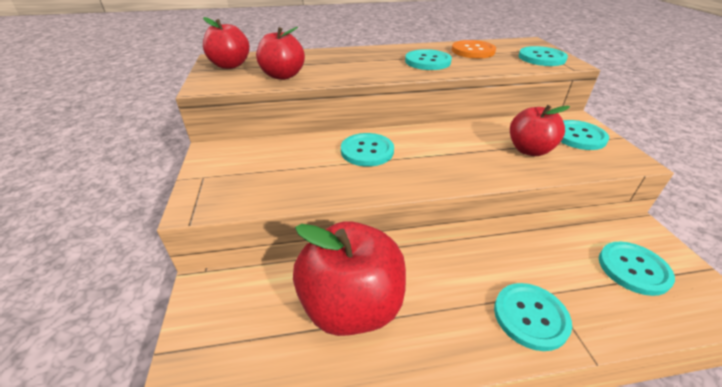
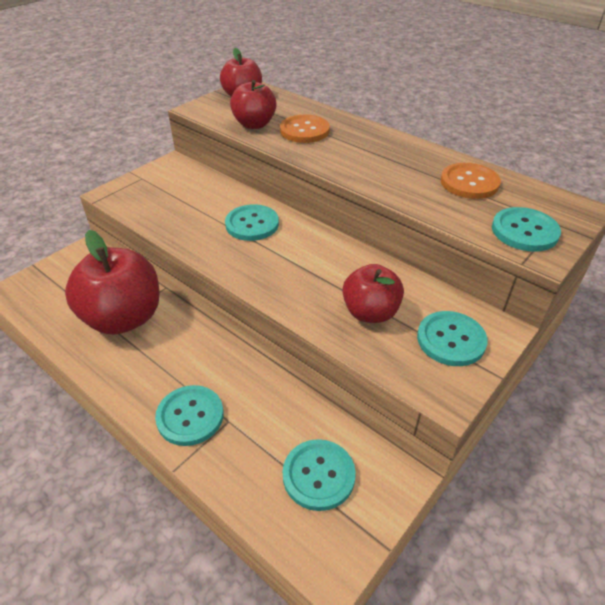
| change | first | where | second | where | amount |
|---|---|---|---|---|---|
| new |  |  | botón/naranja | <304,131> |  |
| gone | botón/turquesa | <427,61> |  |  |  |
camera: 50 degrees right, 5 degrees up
-*-
Task to carry out: Each line in the listing above that includes "botón" is to be copied.

Response for this exercise:
| new |  |  | botón/naranja | <304,131> |  |
| gone | botón/turquesa | <427,61> |  |  |  |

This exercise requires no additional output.